═════ Data in this exercise

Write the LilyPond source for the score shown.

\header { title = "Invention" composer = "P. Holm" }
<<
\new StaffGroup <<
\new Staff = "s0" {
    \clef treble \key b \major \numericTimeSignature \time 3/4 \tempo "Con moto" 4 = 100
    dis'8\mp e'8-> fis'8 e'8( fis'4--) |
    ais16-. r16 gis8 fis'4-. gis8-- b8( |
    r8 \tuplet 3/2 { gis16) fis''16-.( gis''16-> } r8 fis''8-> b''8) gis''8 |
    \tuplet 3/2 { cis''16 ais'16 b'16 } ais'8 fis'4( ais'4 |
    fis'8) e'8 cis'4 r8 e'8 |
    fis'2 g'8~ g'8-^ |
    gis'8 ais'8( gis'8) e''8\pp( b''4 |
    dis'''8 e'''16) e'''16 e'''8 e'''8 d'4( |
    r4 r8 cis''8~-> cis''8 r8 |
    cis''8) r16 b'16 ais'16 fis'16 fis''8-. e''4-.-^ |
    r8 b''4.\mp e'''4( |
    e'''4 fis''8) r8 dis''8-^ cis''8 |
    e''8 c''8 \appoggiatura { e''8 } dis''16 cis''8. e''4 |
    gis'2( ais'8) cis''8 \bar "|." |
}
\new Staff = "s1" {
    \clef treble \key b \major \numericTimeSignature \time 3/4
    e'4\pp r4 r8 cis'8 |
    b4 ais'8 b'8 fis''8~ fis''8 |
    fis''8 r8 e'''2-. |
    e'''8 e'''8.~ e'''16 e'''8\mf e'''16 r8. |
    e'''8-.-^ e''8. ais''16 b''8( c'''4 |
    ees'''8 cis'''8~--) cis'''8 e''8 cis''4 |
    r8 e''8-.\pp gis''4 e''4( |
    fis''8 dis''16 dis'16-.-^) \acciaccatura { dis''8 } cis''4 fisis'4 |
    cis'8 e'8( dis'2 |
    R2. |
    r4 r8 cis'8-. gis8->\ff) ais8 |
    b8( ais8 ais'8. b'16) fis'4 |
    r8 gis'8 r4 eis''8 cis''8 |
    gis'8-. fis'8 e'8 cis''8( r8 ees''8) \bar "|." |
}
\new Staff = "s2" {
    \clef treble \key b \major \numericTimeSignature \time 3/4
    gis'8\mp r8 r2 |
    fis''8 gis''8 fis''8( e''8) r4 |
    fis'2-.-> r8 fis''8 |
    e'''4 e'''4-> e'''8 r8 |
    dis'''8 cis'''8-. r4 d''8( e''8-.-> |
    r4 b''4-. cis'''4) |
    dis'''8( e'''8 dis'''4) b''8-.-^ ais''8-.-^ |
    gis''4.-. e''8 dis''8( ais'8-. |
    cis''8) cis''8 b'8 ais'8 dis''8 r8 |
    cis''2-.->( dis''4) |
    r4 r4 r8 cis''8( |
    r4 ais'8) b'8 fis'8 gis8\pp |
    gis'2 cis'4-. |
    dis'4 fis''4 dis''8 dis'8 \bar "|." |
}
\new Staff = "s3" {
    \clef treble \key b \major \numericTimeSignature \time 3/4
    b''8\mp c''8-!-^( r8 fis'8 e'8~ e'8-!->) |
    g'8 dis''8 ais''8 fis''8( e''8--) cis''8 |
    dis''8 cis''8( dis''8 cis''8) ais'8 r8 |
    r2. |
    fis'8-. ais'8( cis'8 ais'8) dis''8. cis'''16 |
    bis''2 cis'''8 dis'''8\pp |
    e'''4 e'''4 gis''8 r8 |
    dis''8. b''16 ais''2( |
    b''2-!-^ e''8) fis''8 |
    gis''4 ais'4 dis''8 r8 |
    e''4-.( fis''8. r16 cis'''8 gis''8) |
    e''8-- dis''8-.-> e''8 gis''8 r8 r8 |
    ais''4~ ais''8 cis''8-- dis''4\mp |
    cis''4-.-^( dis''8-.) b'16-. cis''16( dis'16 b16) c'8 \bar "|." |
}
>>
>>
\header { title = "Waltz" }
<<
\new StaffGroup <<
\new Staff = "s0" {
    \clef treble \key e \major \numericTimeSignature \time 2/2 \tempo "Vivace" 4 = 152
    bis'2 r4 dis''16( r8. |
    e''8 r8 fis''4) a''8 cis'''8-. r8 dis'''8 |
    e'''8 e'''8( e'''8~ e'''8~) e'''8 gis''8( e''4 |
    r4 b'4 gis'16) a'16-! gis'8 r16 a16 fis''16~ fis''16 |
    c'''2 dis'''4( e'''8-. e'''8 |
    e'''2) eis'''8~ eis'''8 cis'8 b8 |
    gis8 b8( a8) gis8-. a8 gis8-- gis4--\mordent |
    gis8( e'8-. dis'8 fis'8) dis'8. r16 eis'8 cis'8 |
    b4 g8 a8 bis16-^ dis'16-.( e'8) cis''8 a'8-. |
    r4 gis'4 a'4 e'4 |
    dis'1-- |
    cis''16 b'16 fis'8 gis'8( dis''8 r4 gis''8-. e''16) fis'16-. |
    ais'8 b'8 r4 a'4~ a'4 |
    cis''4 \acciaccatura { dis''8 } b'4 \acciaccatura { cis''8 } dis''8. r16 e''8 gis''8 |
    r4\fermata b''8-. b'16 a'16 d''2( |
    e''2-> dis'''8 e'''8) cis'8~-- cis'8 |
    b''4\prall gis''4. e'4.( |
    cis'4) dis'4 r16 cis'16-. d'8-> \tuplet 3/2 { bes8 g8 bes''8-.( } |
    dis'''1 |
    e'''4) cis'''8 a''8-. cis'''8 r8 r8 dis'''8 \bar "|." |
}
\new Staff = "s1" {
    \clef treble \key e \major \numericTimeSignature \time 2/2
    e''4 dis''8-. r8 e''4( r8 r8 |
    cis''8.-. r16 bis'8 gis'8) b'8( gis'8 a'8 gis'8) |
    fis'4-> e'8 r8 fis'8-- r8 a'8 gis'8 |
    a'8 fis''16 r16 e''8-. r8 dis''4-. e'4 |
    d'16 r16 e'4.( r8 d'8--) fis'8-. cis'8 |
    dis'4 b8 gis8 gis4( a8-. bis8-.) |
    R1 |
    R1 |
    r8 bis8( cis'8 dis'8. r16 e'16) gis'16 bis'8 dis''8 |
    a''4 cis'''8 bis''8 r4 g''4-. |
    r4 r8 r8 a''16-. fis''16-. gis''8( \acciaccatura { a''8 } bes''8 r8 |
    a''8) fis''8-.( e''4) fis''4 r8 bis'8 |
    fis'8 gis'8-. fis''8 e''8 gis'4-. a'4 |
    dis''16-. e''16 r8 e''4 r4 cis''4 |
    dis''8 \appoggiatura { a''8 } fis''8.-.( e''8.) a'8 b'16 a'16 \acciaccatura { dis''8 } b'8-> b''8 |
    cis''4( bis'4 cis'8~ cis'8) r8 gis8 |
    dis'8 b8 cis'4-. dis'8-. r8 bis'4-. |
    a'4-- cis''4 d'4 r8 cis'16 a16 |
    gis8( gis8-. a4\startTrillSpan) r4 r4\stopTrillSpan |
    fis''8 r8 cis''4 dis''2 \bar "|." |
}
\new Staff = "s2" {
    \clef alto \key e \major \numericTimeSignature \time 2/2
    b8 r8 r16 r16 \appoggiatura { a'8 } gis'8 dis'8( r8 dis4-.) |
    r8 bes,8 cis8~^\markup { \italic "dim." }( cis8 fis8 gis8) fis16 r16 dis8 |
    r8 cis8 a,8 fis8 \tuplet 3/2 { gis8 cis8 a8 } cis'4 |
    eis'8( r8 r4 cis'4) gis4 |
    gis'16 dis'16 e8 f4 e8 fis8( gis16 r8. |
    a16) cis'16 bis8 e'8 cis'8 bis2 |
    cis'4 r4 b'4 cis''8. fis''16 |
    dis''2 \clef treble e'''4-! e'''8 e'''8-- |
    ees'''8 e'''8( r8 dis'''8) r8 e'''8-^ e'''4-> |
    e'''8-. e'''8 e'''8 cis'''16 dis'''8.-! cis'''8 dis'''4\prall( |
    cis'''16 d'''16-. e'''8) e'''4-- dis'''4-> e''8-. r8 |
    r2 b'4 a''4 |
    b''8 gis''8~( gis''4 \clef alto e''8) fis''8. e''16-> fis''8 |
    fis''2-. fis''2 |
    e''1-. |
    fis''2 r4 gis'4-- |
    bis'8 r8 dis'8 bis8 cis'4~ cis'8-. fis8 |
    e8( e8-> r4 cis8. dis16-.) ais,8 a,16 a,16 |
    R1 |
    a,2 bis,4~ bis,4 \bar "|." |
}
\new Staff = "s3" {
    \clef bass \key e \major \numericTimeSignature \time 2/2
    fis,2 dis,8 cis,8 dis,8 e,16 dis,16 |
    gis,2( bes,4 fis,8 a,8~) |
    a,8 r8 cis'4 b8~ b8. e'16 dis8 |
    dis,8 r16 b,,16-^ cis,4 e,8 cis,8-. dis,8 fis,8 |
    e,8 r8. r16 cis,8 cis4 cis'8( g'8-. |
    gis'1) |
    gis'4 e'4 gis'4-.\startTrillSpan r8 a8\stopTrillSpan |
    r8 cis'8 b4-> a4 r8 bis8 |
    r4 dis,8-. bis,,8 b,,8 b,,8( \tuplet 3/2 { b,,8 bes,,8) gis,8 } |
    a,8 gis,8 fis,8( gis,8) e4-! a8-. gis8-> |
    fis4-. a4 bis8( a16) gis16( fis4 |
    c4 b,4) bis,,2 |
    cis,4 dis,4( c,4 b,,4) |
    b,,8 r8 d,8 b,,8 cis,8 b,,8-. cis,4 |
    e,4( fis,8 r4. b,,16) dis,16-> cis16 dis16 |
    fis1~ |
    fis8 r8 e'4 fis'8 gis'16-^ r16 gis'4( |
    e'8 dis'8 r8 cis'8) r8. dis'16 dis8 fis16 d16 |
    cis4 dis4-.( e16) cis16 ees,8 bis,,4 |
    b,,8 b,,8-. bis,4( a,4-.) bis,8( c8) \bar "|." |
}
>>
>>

══════════

● Aim: Which lines of the records contain the string "time"? Select every such line and copy it out, treating uppercase and lowercase letters as distinct.

● The answer:
    \clef treble \key b \major \numericTimeSignature \time 3/4 \tempo "Con moto" 4 = 100
    \clef treble \key b \major \numericTimeSignature \time 3/4
    \clef treble \key b \major \numericTimeSignature \time 3/4
    \clef treble \key b \major \numericTimeSignature \time 3/4
    \clef treble \key e \major \numericTimeSignature \time 2/2 \tempo "Vivace" 4 = 152
    \clef treble \key e \major \numericTimeSignature \time 2/2
    \clef alto \key e \major \numericTimeSignature \time 2/2
    \clef bass \key e \major \numericTimeSignature \time 2/2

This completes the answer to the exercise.